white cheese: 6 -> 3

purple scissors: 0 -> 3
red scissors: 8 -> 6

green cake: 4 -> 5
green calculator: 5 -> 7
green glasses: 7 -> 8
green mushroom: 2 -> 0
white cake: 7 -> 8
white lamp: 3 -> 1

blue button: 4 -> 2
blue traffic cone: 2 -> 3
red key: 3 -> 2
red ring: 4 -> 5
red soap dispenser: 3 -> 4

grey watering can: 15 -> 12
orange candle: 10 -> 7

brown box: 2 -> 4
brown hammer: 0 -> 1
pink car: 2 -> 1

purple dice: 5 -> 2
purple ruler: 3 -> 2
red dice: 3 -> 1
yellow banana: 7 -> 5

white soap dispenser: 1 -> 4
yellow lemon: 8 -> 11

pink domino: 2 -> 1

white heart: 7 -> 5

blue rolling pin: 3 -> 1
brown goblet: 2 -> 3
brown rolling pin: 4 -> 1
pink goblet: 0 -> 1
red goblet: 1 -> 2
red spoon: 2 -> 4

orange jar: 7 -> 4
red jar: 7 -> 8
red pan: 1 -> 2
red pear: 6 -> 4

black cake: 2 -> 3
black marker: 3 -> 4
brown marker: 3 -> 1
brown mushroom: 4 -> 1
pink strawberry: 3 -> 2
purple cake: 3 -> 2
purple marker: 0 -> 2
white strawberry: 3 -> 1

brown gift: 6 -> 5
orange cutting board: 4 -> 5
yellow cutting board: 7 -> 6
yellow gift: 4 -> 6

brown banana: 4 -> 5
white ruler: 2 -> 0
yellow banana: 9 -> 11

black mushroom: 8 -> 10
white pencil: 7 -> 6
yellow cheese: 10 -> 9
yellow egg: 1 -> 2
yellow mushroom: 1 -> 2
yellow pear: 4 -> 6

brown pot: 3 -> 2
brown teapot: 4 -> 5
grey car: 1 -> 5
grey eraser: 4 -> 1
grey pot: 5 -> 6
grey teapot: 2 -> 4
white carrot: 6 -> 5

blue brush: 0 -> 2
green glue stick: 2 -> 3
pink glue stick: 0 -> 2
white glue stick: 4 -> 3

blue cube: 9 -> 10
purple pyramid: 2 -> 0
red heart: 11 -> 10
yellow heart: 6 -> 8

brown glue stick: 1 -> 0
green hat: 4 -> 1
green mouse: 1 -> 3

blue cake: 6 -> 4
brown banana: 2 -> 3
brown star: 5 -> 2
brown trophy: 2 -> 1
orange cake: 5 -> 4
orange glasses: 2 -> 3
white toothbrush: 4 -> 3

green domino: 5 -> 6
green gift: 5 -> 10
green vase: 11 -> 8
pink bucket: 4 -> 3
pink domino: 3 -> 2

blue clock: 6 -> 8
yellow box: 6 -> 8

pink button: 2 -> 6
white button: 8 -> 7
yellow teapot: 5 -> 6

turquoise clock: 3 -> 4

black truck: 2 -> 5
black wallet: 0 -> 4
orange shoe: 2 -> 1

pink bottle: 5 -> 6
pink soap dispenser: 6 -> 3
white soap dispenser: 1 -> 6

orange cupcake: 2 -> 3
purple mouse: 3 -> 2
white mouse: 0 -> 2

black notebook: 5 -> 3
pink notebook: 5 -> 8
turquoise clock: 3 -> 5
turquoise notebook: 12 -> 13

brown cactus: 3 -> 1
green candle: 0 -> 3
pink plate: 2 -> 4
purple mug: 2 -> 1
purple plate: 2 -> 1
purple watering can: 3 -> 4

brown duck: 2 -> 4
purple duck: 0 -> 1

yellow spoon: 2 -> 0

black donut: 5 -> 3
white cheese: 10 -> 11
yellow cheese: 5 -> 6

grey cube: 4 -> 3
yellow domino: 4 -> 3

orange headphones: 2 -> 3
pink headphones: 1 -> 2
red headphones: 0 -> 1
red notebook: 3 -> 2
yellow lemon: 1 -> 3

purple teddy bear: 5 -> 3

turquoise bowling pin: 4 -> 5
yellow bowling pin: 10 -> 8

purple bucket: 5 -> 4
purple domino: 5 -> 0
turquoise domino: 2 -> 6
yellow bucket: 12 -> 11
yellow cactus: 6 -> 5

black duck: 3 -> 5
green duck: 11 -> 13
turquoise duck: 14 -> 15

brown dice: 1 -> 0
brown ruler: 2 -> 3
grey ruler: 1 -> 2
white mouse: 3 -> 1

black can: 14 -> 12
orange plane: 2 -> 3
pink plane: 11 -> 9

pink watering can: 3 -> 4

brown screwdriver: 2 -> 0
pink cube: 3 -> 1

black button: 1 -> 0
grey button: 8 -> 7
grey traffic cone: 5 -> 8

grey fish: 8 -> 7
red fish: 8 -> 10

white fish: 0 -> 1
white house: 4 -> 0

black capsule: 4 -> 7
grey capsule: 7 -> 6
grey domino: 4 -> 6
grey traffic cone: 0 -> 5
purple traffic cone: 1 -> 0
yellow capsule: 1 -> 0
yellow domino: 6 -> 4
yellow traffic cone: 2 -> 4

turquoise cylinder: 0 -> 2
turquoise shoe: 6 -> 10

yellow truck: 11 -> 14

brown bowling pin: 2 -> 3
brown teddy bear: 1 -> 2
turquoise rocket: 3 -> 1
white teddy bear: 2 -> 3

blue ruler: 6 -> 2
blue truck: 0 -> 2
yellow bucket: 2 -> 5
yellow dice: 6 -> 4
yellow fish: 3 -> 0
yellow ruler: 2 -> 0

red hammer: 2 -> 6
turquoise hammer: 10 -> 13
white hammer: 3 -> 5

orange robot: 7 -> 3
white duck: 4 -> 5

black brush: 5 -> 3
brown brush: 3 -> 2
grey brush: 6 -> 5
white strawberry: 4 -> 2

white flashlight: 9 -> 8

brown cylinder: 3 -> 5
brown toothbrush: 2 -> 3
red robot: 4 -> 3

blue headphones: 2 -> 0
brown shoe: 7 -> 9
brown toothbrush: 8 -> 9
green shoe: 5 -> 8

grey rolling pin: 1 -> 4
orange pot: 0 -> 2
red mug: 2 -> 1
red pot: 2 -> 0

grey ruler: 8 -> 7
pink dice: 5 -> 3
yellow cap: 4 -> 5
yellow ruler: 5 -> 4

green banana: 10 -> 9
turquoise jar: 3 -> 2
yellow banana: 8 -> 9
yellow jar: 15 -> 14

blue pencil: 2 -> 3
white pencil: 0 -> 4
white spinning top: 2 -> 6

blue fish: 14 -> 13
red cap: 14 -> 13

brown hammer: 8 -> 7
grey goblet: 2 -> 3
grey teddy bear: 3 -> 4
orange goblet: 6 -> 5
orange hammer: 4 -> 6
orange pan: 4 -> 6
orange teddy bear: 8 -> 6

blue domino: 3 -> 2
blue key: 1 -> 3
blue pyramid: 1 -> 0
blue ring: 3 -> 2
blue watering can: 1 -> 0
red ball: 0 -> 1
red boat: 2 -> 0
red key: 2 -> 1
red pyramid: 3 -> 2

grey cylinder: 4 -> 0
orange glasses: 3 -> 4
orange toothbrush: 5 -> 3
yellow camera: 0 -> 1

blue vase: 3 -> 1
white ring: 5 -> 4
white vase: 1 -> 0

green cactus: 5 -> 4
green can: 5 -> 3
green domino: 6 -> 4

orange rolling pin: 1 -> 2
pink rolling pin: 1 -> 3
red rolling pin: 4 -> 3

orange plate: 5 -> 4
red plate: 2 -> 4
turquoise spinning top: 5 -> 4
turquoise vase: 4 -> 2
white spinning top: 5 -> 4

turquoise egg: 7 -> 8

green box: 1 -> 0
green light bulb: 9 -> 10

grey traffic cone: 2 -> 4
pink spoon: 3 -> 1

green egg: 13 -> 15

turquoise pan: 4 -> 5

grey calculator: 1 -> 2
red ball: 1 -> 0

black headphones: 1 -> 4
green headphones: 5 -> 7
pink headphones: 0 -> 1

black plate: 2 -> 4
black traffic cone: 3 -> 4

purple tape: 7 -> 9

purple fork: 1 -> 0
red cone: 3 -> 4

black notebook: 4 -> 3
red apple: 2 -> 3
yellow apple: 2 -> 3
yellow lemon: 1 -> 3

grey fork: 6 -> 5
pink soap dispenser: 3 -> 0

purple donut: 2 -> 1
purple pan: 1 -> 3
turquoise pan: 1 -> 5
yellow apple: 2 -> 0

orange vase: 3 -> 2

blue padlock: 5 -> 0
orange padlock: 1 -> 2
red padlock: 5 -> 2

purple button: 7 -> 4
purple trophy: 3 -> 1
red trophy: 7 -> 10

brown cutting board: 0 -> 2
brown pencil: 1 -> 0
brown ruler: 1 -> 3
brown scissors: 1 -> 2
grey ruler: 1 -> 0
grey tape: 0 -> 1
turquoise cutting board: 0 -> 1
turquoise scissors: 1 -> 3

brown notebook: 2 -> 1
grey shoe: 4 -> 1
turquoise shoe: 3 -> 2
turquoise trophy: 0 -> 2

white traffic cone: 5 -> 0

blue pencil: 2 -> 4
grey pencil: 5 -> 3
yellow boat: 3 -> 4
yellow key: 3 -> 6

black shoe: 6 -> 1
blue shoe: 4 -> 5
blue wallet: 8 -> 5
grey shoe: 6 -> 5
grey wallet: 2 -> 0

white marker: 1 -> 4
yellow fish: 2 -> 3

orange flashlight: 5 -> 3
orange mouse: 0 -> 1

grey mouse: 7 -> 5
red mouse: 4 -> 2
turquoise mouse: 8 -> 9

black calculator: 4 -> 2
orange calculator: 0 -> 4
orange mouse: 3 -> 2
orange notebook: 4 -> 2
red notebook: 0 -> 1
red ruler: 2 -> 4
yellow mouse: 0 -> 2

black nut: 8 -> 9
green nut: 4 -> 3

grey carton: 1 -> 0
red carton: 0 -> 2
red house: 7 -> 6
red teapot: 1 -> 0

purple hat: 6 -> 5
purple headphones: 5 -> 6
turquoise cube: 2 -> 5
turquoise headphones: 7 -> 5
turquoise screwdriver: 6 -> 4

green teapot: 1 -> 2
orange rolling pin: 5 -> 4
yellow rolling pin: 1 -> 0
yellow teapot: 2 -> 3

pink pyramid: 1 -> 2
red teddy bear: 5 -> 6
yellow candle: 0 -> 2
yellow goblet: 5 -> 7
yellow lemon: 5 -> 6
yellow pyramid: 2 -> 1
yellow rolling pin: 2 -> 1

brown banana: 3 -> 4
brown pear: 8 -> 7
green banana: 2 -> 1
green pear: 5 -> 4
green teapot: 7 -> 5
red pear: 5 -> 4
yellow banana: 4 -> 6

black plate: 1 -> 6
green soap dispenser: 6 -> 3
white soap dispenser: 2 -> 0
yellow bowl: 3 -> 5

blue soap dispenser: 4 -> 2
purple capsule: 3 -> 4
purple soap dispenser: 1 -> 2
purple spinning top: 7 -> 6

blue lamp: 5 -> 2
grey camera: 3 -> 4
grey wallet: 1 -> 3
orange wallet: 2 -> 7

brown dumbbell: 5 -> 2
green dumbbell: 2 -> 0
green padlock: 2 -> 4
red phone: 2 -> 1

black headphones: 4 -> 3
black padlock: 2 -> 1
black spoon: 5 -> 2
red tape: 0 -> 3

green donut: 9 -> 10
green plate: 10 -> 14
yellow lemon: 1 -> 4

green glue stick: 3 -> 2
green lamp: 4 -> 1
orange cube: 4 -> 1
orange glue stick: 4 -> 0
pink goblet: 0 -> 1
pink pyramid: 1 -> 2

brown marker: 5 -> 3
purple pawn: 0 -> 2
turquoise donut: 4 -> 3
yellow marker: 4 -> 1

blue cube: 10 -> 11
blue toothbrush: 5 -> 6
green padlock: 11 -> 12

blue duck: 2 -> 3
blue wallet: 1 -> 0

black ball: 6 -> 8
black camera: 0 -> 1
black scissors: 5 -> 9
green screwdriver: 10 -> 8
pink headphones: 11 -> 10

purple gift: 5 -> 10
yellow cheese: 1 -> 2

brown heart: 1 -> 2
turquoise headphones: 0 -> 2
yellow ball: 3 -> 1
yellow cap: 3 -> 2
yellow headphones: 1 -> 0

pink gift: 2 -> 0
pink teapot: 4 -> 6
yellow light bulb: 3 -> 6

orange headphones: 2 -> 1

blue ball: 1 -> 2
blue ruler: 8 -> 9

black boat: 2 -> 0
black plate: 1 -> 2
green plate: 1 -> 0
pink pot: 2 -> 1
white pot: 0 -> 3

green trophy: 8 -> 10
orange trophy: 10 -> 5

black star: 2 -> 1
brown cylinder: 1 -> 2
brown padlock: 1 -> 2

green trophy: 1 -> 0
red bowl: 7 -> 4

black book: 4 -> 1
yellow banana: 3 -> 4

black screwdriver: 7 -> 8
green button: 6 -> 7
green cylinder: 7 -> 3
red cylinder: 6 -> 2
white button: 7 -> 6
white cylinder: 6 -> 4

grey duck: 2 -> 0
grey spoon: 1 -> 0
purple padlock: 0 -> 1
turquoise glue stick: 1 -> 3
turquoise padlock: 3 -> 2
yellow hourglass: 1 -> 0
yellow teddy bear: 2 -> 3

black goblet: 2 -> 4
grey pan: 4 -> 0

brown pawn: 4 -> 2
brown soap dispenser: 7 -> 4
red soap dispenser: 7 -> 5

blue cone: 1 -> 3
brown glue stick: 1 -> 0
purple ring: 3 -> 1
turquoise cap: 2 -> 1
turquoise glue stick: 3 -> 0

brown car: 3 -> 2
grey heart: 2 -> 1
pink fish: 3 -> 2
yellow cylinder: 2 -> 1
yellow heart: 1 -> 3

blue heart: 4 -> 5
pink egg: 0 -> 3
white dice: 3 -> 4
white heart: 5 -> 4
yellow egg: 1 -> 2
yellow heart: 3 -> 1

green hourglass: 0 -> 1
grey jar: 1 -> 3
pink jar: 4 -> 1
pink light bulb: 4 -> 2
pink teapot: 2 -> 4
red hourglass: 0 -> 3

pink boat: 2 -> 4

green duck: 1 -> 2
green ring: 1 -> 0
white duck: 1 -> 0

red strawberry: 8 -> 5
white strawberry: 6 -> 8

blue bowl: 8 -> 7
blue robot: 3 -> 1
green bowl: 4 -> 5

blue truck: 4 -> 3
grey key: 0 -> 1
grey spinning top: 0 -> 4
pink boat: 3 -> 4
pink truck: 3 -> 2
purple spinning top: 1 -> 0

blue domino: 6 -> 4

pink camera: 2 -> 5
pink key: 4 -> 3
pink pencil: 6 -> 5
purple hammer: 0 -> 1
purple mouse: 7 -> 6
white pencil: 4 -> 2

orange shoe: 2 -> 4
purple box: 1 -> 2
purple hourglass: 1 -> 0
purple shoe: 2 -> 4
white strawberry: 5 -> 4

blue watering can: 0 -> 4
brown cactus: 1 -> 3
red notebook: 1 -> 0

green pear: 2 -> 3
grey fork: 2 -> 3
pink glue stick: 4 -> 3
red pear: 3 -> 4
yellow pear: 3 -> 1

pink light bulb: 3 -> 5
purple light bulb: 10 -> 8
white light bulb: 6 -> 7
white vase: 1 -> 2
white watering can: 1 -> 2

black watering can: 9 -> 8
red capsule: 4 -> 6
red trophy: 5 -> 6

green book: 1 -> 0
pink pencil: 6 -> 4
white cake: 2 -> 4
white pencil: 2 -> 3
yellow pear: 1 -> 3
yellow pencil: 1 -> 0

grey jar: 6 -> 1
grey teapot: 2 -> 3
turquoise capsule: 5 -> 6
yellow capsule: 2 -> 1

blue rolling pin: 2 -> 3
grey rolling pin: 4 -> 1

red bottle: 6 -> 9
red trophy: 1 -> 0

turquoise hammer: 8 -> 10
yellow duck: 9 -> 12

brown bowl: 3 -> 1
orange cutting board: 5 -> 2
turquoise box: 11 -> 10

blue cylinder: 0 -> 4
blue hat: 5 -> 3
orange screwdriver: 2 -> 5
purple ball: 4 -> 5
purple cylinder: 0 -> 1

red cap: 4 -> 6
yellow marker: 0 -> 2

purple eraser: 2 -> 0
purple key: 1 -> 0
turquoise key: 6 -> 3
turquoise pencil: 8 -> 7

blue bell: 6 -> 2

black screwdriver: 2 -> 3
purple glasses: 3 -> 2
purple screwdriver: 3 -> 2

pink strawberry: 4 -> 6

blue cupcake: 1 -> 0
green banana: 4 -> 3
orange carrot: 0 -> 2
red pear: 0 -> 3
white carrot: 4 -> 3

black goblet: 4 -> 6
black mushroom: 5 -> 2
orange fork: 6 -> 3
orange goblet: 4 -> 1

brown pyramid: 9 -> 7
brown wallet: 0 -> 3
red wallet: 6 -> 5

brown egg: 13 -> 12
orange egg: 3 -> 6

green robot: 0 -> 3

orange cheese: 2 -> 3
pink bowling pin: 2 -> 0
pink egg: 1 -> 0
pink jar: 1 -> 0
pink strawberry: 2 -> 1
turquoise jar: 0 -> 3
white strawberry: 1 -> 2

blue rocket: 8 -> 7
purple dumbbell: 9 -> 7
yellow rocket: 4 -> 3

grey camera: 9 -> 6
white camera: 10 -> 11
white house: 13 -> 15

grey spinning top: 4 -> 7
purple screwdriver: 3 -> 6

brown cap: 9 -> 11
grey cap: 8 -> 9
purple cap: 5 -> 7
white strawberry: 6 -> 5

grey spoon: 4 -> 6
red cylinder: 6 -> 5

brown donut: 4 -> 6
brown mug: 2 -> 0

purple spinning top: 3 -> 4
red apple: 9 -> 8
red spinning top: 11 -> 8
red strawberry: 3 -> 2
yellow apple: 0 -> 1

============================================================

# Prompt
Above are the records. Print exactly, and only, the lines from the line with "brown ruler: 1 -> 3" to the line with "blue pencil: 2 -> 4", both inclusive.

# Written response
brown ruler: 1 -> 3
brown scissors: 1 -> 2
grey ruler: 1 -> 0
grey tape: 0 -> 1
turquoise cutting board: 0 -> 1
turquoise scissors: 1 -> 3

brown notebook: 2 -> 1
grey shoe: 4 -> 1
turquoise shoe: 3 -> 2
turquoise trophy: 0 -> 2

white traffic cone: 5 -> 0

blue pencil: 2 -> 4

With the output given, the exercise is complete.